* Exercise description
Restate word for word the lines between the start of the material and the line with "C2: 22nF (+3V3, GND) -> 10nF (+3V3, GND)", keeping both of those ends and none of the pictures.
========================================
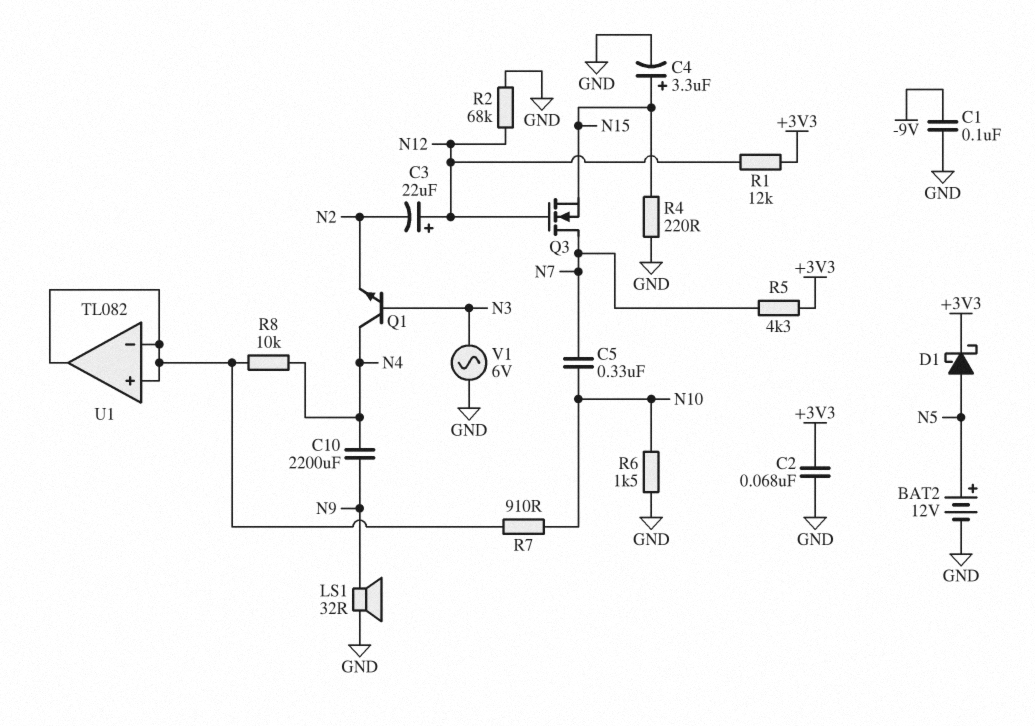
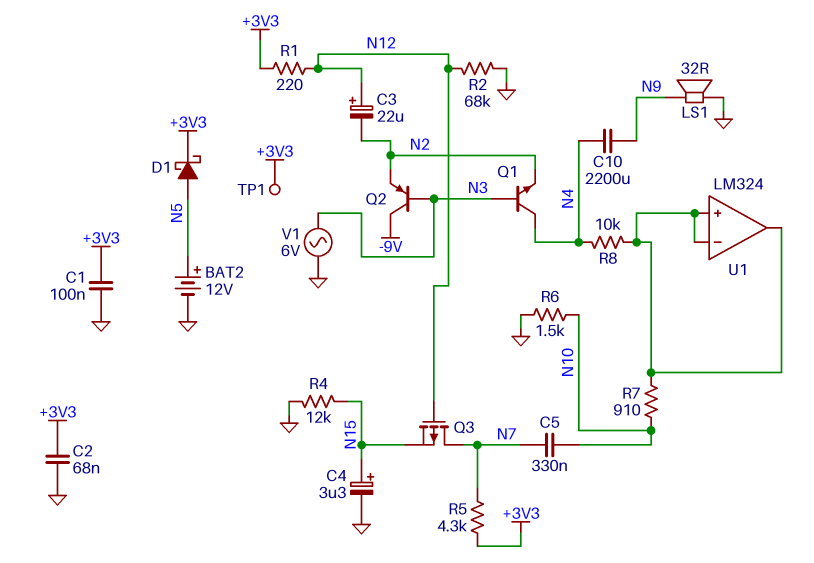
C1: 100nF (-9V, GND) -> 100nF (+3V3, GND)
Q2: none -> PNP (B N3, C -9V, E N2)
Q3: NMOS (G N12, D N7, S N15) -> PMOS (G N12, D N7, S N15)
R1: 12k (+3V3, N12) -> 220 (+3V3, N12)
R4: 220 (GND, N15) -> 12k (GND, N15)
TP1: none -> test point (+3V3)
U1: TL082 -> LM324

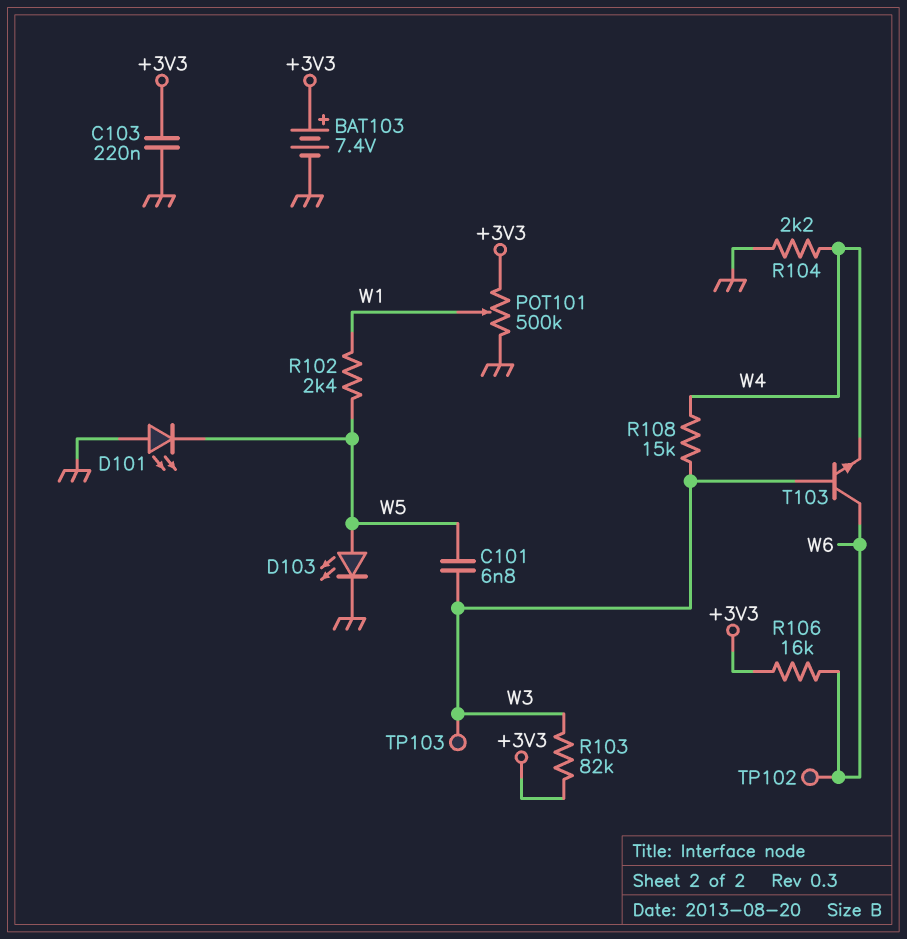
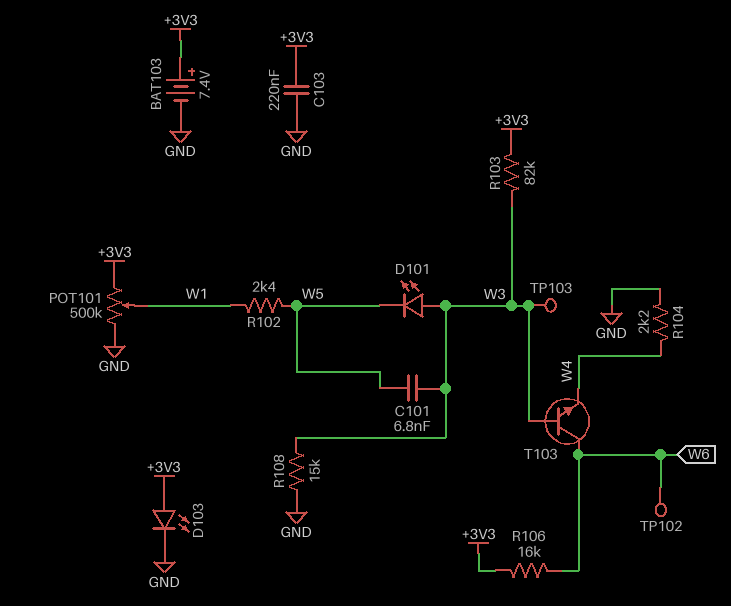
D101: LED (A GND, K W5) -> LED (A W3, K W5)
D103: LED (A W5, K GND) -> LED (A +3V3, K GND)
R108: 15k (W3, W4) -> 15k (GND, W3)

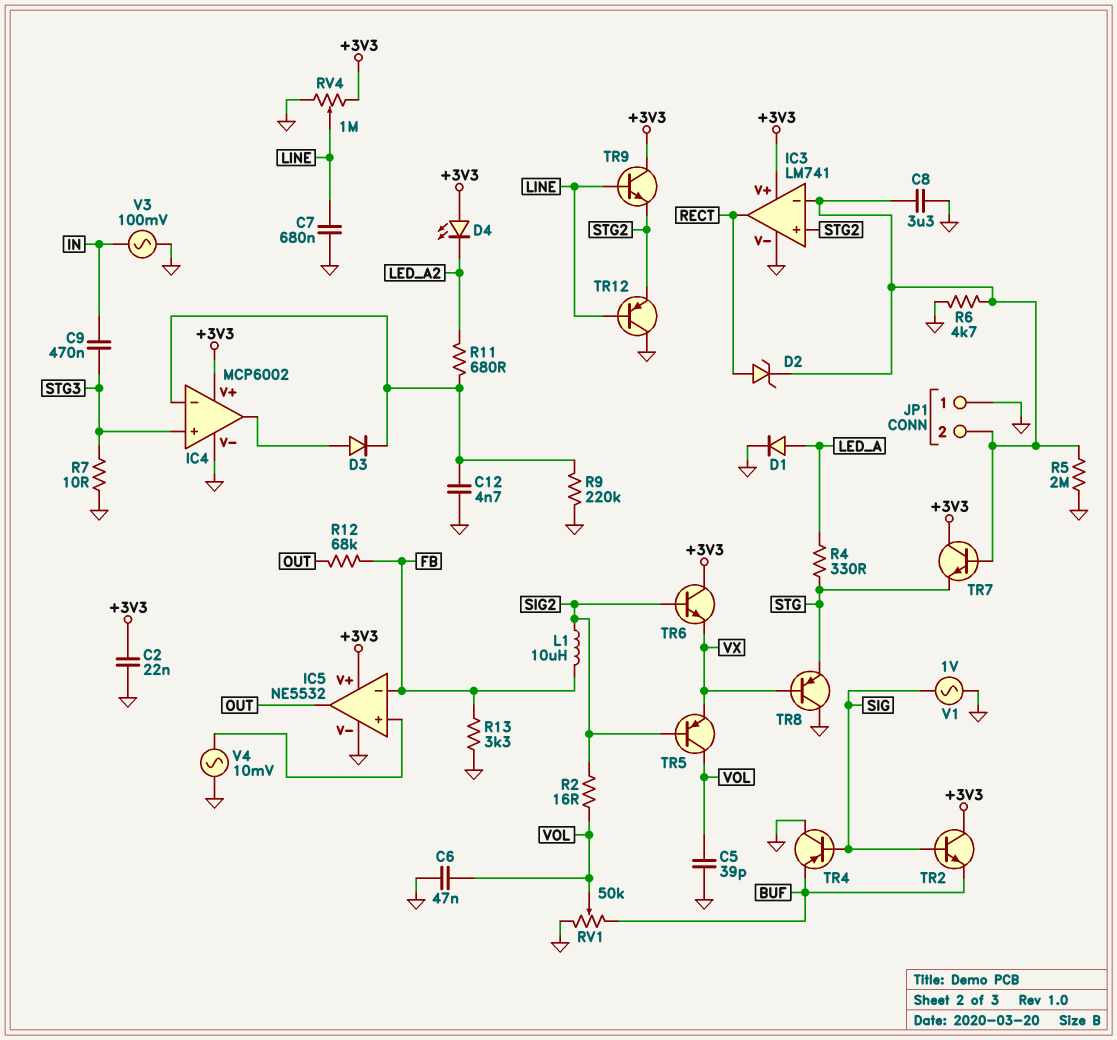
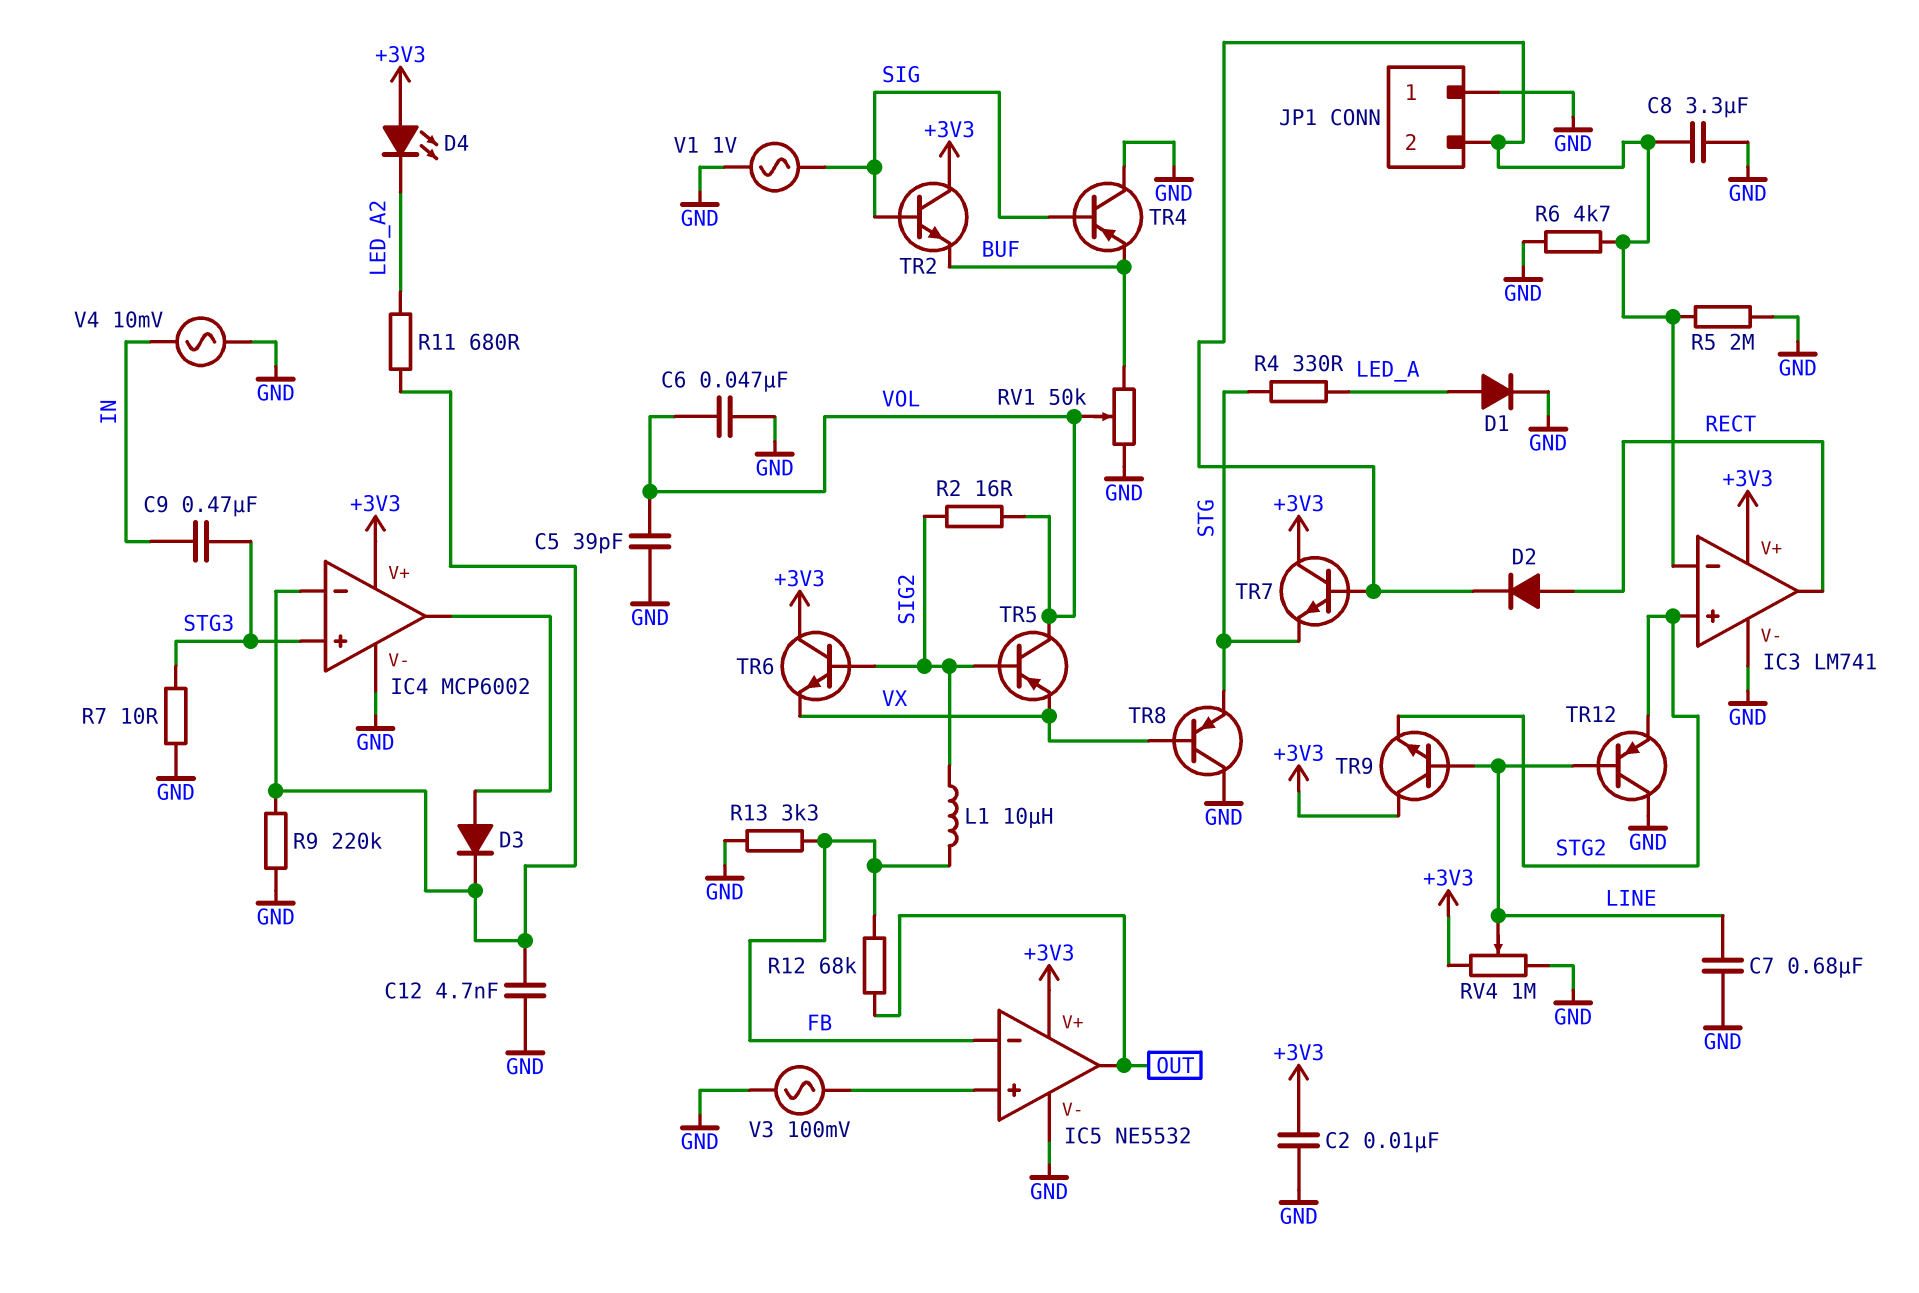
C2: 22nF (+3V3, GND) -> 10nF (+3V3, GND)
D2: zener (A RECT, K IC3/in-) -> diode (A RECT, K IC3/in-)
V3: AC 100mV (GND, IN) -> AC 100mV (GND, IC5/in+)
V4: AC 10mV (GND, IC5/in+) -> AC 10mV (GND, IN)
========================================
* Task solution
C1: 100nF (-9V, GND) -> 100nF (+3V3, GND)
Q2: none -> PNP (B N3, C -9V, E N2)
Q3: NMOS (G N12, D N7, S N15) -> PMOS (G N12, D N7, S N15)
R1: 12k (+3V3, N12) -> 220 (+3V3, N12)
R4: 220 (GND, N15) -> 12k (GND, N15)
TP1: none -> test point (+3V3)
U1: TL082 -> LM324

D101: LED (A GND, K W5) -> LED (A W3, K W5)
D103: LED (A W5, K GND) -> LED (A +3V3, K GND)
R108: 15k (W3, W4) -> 15k (GND, W3)

C2: 22nF (+3V3, GND) -> 10nF (+3V3, GND)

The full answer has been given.